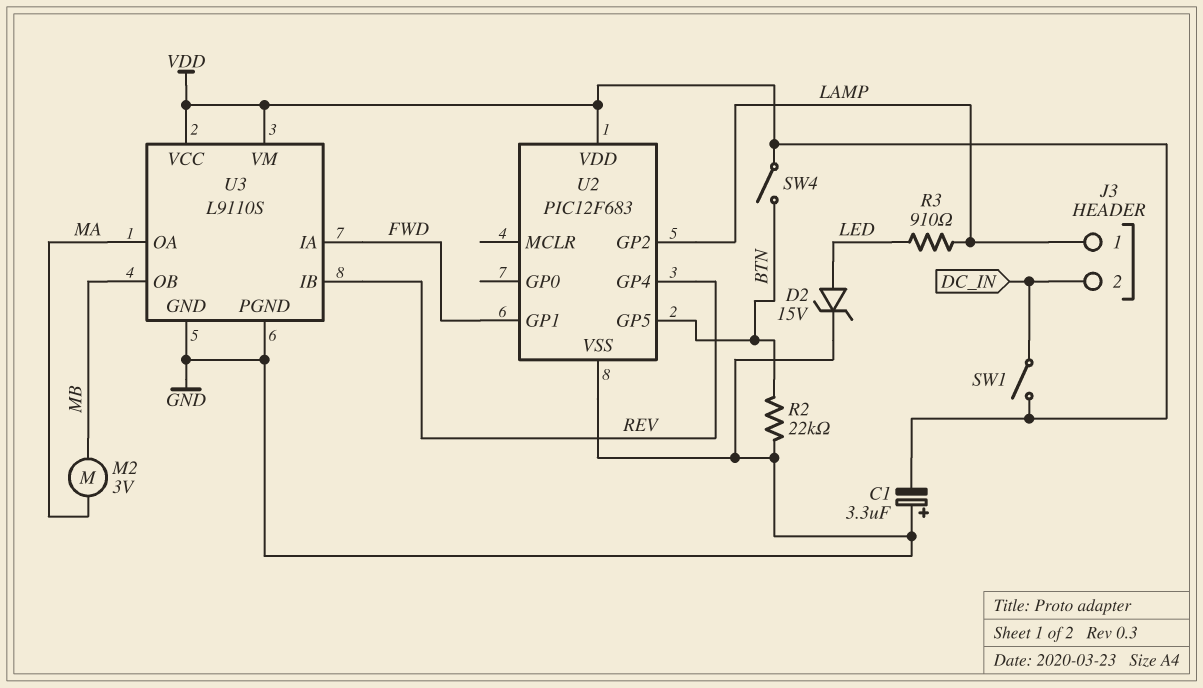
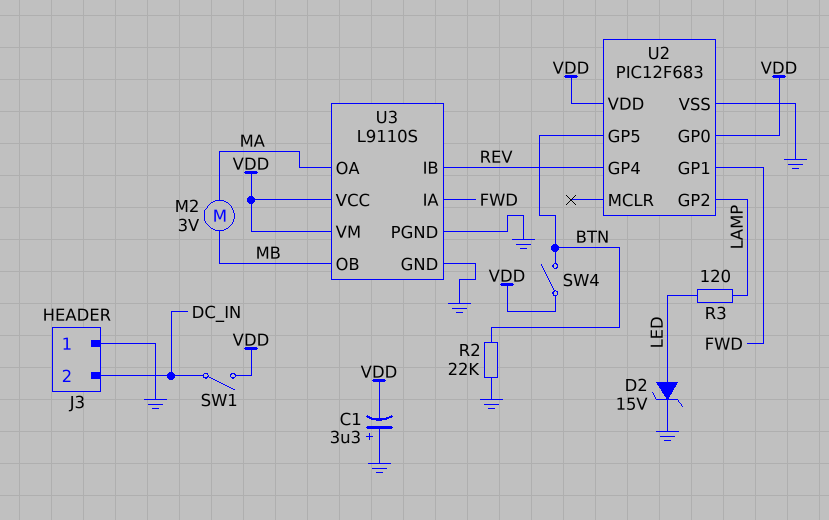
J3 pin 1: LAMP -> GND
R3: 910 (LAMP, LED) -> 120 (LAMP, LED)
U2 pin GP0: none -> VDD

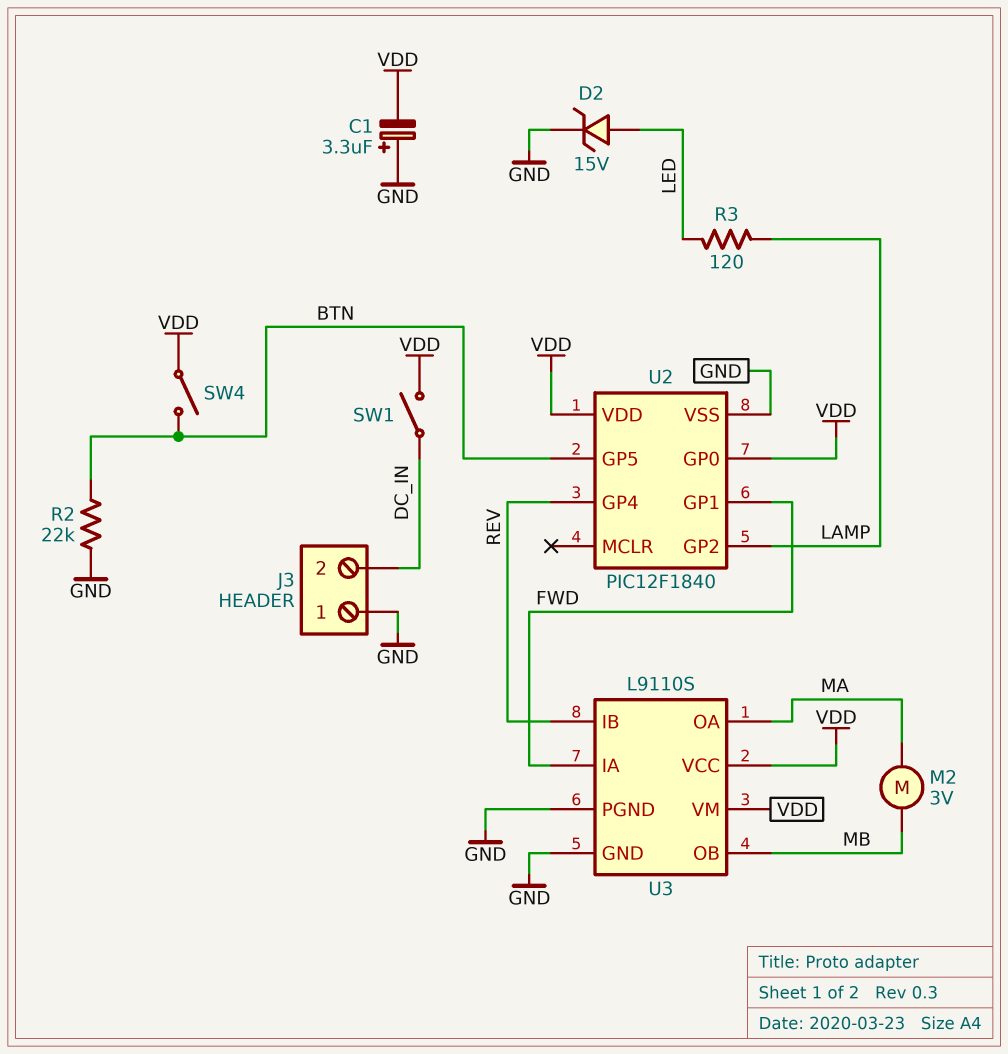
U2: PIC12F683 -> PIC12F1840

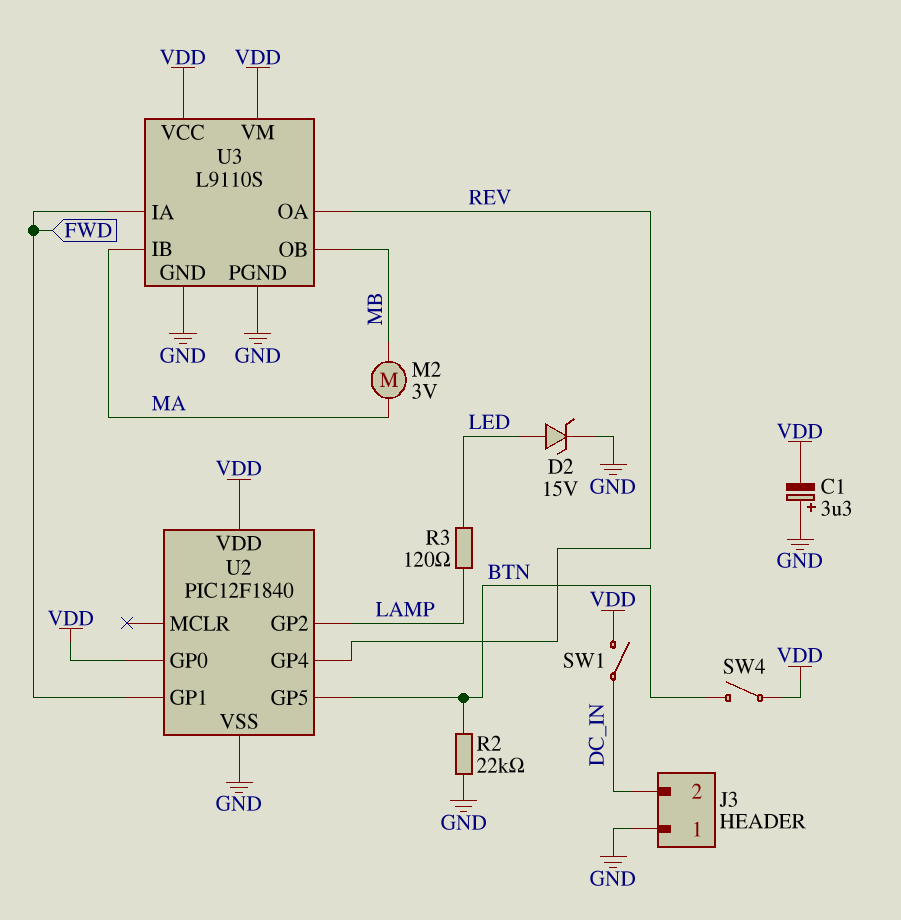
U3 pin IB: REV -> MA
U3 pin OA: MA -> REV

·····

◆ What you have to do
State the number of lines in these entries where the word "LAMP" occurs, without any other words.

◆ Final answer
2